Stored items:
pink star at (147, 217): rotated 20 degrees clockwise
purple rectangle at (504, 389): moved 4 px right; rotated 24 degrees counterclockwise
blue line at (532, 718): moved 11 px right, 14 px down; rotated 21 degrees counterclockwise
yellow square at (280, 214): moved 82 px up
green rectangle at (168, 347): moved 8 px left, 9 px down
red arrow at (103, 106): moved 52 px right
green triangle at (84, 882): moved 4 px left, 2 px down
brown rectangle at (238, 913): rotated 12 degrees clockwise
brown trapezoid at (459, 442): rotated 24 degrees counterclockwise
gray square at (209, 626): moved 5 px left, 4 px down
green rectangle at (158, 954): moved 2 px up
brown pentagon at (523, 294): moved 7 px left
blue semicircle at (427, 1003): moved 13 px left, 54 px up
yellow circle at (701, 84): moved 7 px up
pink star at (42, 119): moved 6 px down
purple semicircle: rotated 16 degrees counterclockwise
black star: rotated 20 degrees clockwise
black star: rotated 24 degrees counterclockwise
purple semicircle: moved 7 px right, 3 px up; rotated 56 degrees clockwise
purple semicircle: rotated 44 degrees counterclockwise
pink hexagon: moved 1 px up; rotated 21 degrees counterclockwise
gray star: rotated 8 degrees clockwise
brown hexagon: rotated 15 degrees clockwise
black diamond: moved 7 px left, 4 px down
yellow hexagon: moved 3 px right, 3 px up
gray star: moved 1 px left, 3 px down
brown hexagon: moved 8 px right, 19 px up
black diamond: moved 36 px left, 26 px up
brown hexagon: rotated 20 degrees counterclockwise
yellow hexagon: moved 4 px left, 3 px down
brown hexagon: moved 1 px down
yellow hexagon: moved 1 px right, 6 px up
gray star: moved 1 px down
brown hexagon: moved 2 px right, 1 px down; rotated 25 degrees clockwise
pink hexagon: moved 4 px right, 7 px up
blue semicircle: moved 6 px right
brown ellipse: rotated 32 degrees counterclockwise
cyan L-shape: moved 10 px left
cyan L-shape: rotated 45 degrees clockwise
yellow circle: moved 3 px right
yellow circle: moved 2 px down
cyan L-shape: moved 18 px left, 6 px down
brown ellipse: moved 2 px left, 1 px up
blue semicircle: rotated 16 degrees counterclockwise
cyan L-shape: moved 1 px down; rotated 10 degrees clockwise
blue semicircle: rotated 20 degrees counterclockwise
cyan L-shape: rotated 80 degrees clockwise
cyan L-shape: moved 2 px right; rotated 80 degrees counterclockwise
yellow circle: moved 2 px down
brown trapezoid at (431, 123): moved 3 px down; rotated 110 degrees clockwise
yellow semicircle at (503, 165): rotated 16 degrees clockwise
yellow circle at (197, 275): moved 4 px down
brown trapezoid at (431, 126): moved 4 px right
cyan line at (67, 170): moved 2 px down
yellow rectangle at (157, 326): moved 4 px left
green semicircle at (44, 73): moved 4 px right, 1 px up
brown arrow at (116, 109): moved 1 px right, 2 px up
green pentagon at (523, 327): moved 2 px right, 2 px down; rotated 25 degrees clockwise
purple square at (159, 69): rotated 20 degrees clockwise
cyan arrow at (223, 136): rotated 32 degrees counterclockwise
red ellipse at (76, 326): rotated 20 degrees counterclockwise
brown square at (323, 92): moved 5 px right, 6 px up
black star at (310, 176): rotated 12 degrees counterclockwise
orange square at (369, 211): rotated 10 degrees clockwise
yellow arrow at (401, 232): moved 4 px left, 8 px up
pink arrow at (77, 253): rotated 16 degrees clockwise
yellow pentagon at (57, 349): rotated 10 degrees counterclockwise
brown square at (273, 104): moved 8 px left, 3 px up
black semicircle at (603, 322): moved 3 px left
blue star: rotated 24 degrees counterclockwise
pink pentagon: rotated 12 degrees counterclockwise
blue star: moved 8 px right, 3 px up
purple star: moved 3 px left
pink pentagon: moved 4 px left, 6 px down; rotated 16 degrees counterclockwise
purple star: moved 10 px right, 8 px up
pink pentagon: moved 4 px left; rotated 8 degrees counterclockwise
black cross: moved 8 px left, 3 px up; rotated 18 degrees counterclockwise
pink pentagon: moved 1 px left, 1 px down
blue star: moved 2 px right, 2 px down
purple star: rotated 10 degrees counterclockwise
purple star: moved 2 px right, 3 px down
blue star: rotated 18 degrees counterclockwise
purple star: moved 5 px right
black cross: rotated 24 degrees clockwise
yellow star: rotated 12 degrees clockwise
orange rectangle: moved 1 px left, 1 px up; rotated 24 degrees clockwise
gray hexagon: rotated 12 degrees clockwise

**Given problem**: Write out the stretch of the data above from its first line through the line containing "black star: rotated 24", including both of those lines and leaving every line unchanged.

**The answer**:
pink star at (147, 217): rotated 20 degrees clockwise
purple rectangle at (504, 389): moved 4 px right; rotated 24 degrees counterclockwise
blue line at (532, 718): moved 11 px right, 14 px down; rotated 21 degrees counterclockwise
yellow square at (280, 214): moved 82 px up
green rectangle at (168, 347): moved 8 px left, 9 px down
red arrow at (103, 106): moved 52 px right
green triangle at (84, 882): moved 4 px left, 2 px down
brown rectangle at (238, 913): rotated 12 degrees clockwise
brown trapezoid at (459, 442): rotated 24 degrees counterclockwise
gray square at (209, 626): moved 5 px left, 4 px down
green rectangle at (158, 954): moved 2 px up
brown pentagon at (523, 294): moved 7 px left
blue semicircle at (427, 1003): moved 13 px left, 54 px up
yellow circle at (701, 84): moved 7 px up
pink star at (42, 119): moved 6 px down
purple semicircle: rotated 16 degrees counterclockwise
black star: rotated 20 degrees clockwise
black star: rotated 24 degrees counterclockwise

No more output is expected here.